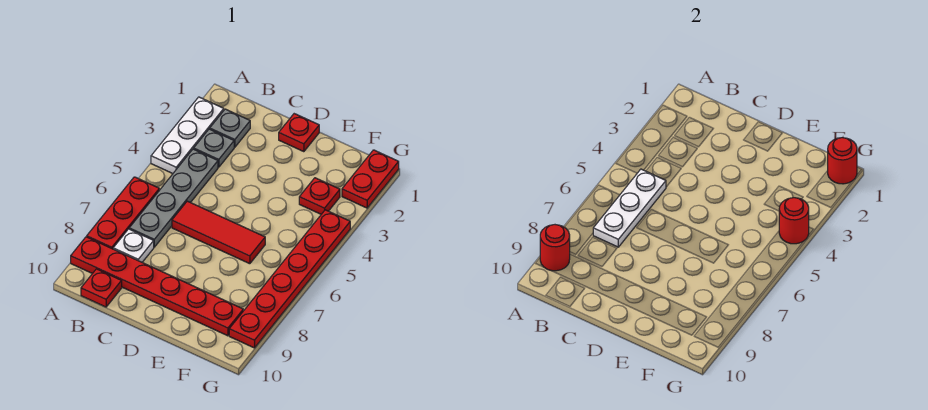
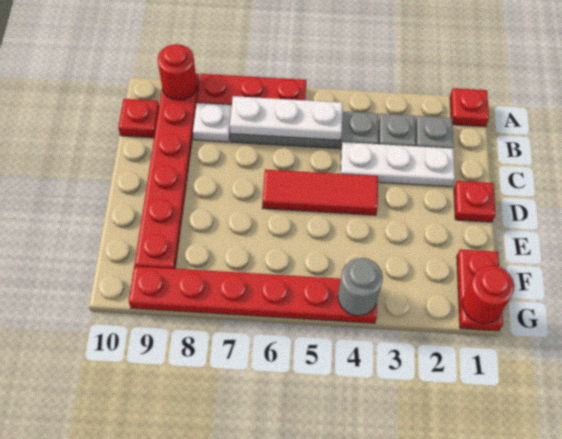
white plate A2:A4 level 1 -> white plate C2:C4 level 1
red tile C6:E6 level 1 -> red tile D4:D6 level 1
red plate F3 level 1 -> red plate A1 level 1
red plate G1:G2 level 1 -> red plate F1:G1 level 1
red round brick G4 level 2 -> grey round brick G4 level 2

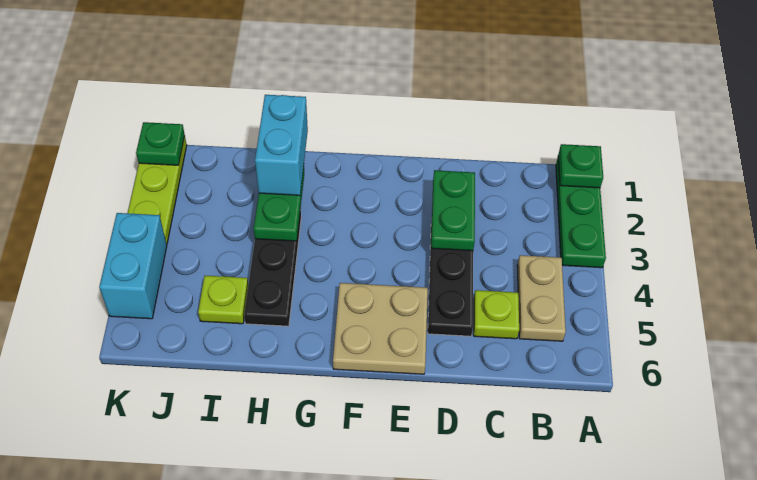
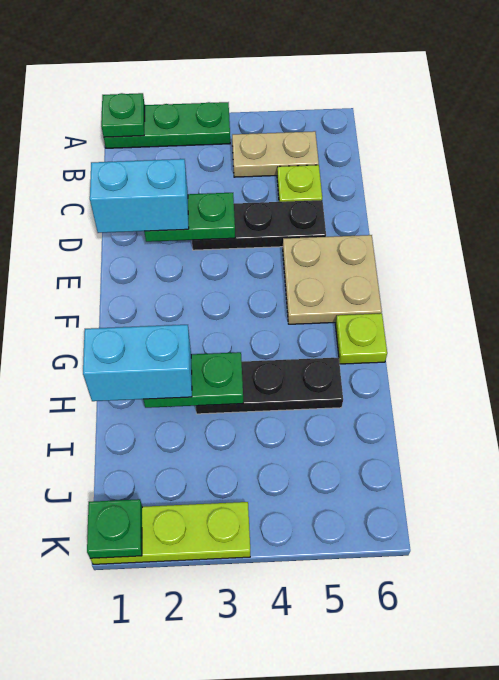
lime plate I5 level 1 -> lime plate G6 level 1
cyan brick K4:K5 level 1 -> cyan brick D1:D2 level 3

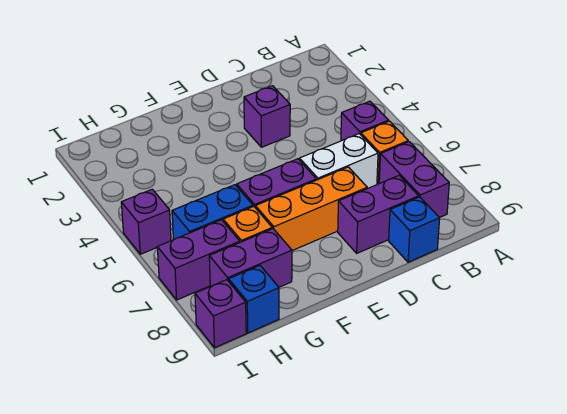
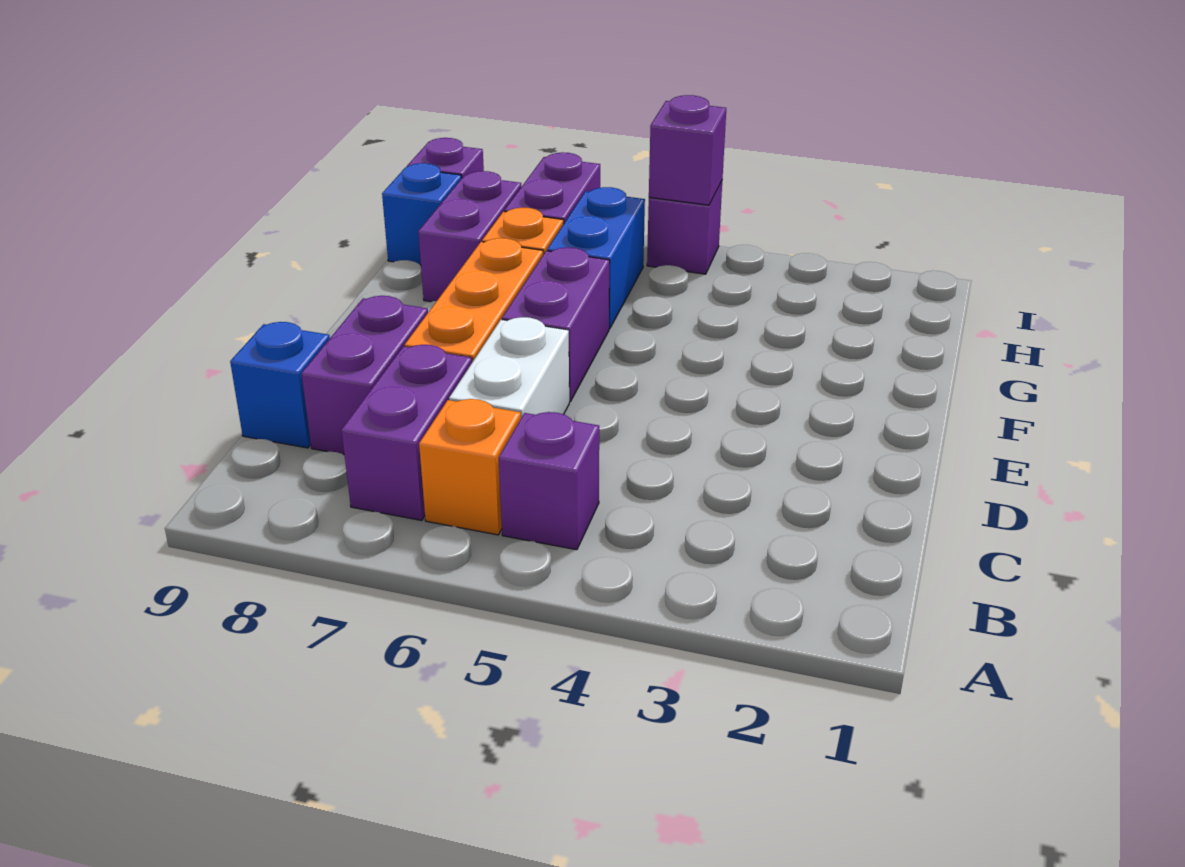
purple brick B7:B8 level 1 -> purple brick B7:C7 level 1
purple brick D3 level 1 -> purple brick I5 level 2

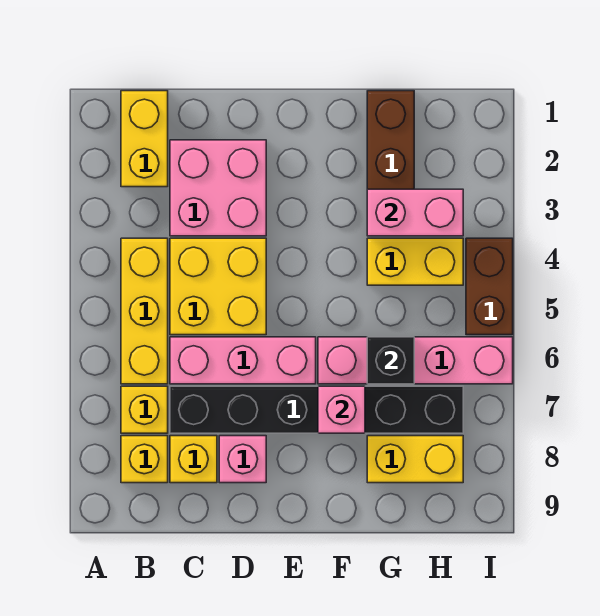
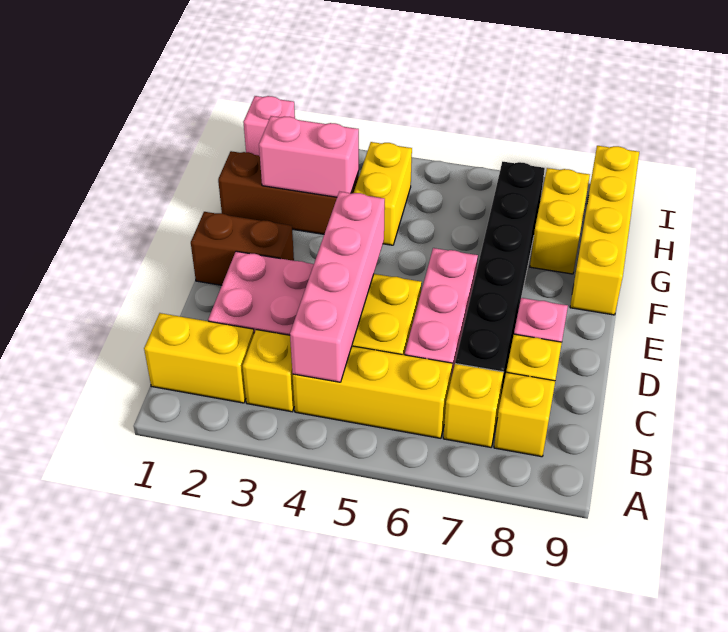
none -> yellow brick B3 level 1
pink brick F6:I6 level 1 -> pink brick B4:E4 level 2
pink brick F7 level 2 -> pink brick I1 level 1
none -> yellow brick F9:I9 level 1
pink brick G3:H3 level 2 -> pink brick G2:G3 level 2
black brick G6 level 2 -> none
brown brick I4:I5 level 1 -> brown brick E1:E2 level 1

-*-*-

◆ Exercise requirements: The task calls for every record to be transcribed exactly, with no images included.

◆ Finished task:
white plate A2:A4 level 1 -> white plate C2:C4 level 1
red tile C6:E6 level 1 -> red tile D4:D6 level 1
red plate F3 level 1 -> red plate A1 level 1
red plate G1:G2 level 1 -> red plate F1:G1 level 1
red round brick G4 level 2 -> grey round brick G4 level 2

lime plate I5 level 1 -> lime plate G6 level 1
cyan brick K4:K5 level 1 -> cyan brick D1:D2 level 3

purple brick B7:B8 level 1 -> purple brick B7:C7 level 1
purple brick D3 level 1 -> purple brick I5 level 2

none -> yellow brick B3 level 1
pink brick F6:I6 level 1 -> pink brick B4:E4 level 2
pink brick F7 level 2 -> pink brick I1 level 1
none -> yellow brick F9:I9 level 1
pink brick G3:H3 level 2 -> pink brick G2:G3 level 2
black brick G6 level 2 -> none
brown brick I4:I5 level 1 -> brown brick E1:E2 level 1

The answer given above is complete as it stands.